- Your instructions -
Return the lines beginning at the one that contains "none -> orange round brick L7 level 2" and running to the end of the records, exactly and with nothing else. Omit pictures.

Stored data entries
>>

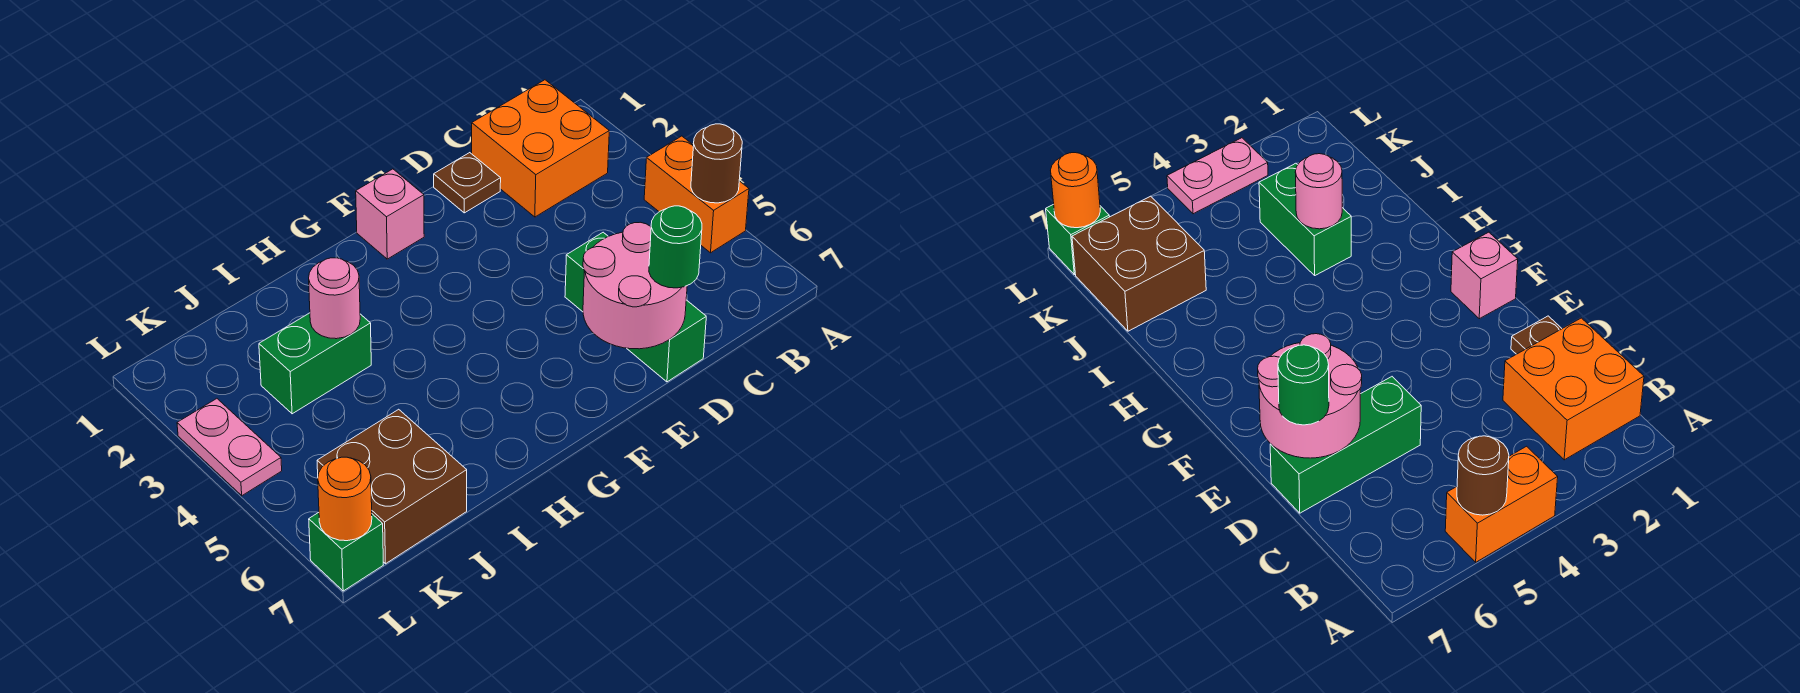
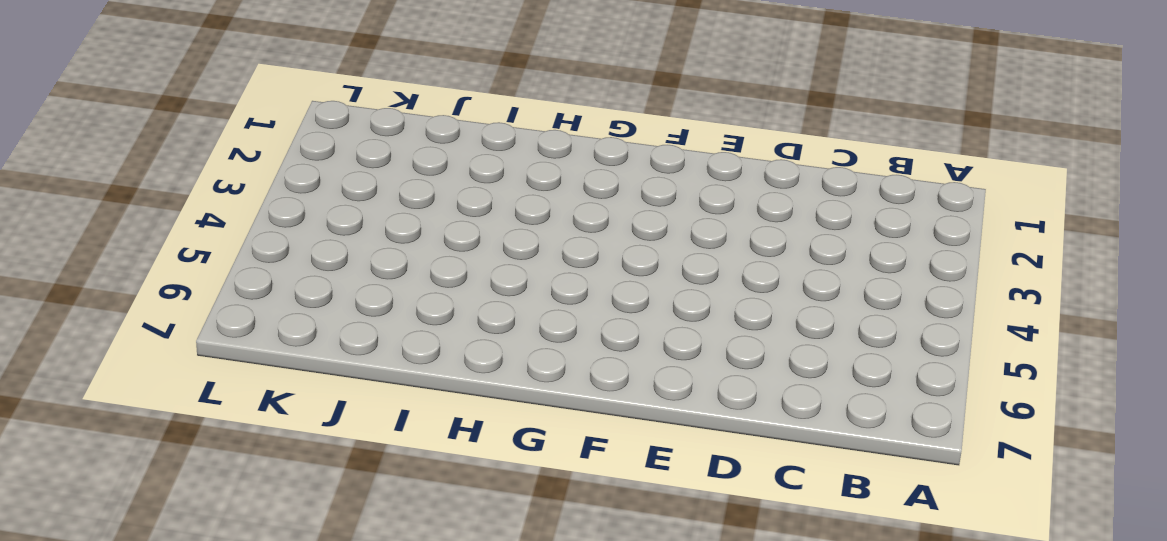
none -> orange brick A4:A5 level 1
none -> orange brick B1:C2 level 1
none -> brown plate D1 level 1

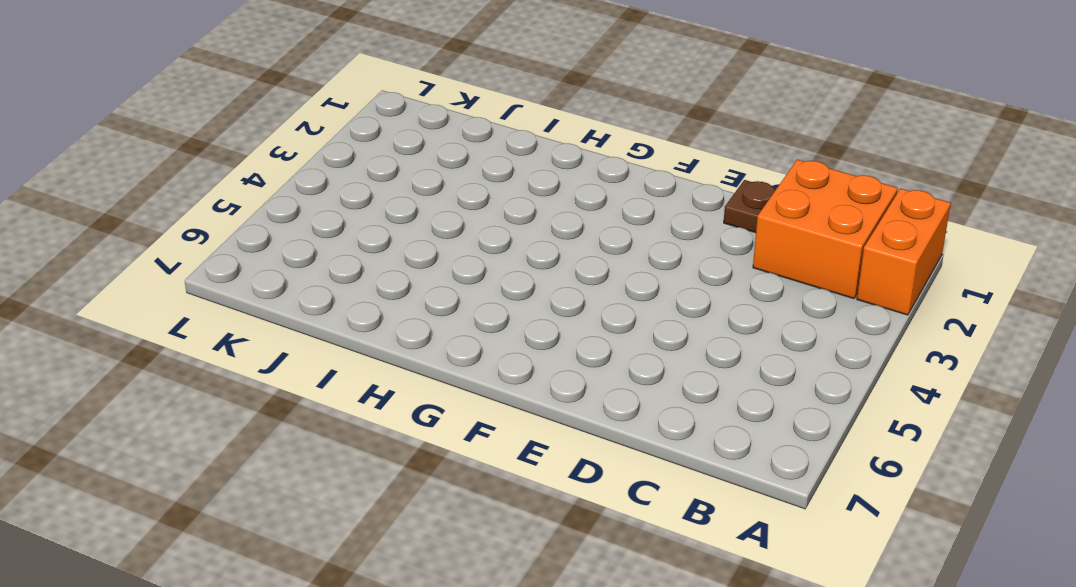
orange brick A1:A2 level 1 -> orange brick A4:A5 level 1
none -> green brick D5:D7 level 1
none -> pink brick F1 level 1
none -> green brick I3:J3 level 1

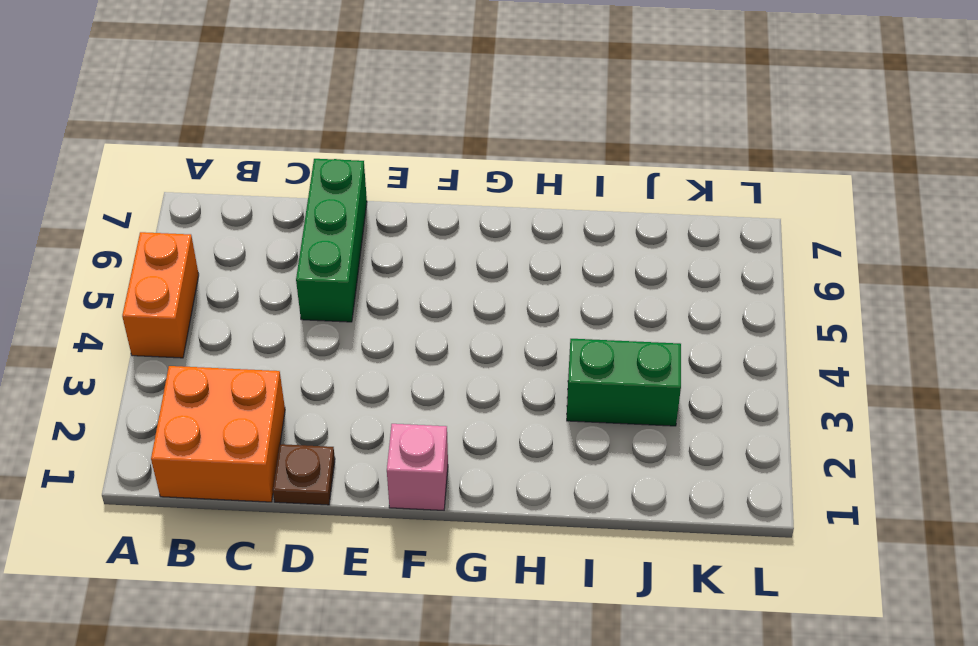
none -> brown brick J6:K7 level 1
none -> pink plate L3:L4 level 1
none -> green brick L7 level 1

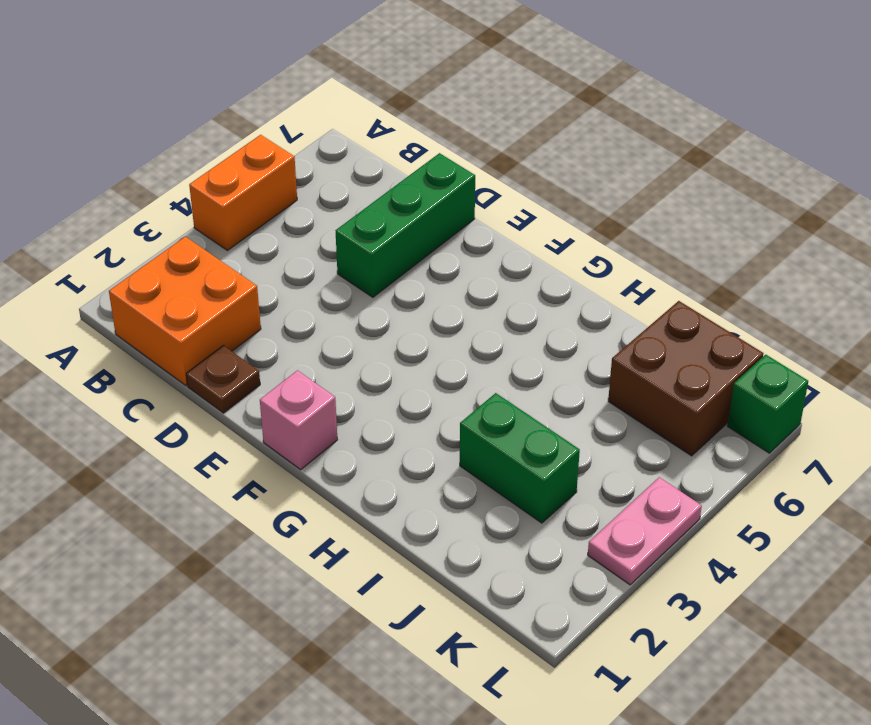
none -> brown round brick A5 level 2
none -> pink round brick D6:E7 level 2
none -> pink round brick I3 level 2

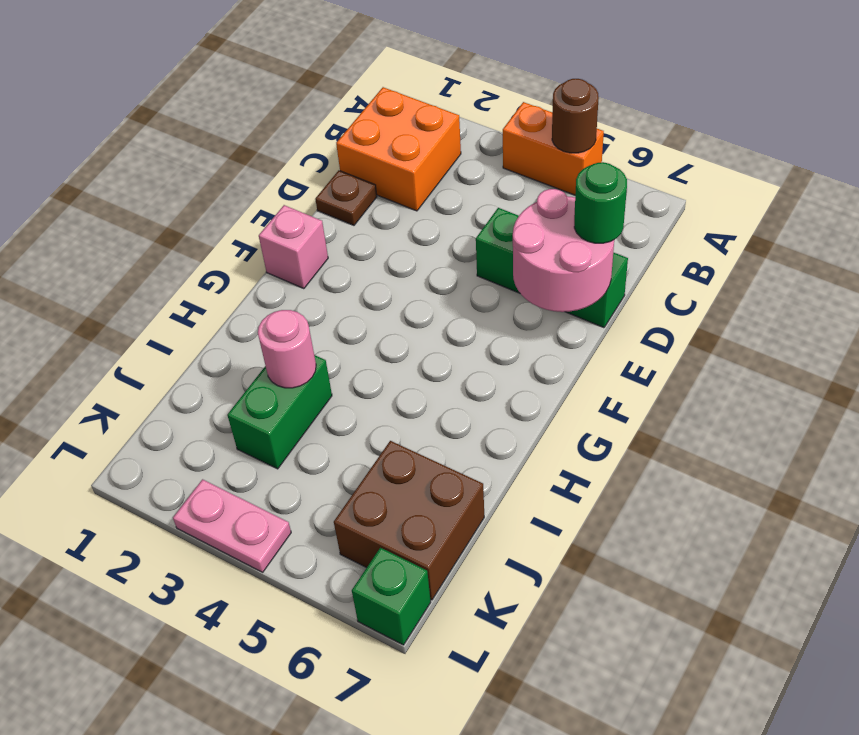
none -> orange round brick L7 level 2

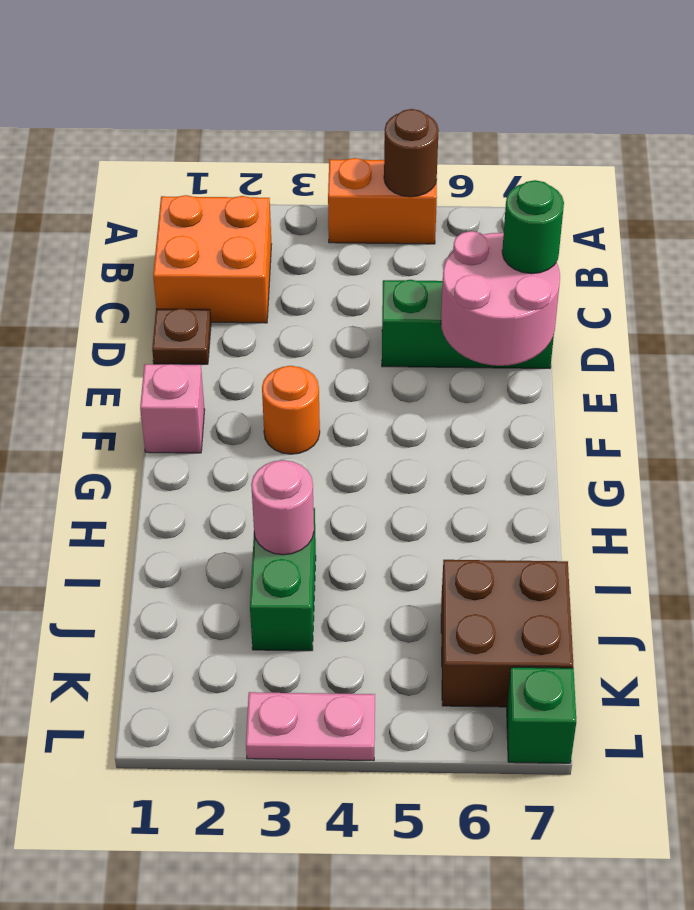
orange round brick F3 level 1 -> orange round brick L7 level 2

<<

- Task result -
none -> orange round brick L7 level 2

orange round brick F3 level 1 -> orange round brick L7 level 2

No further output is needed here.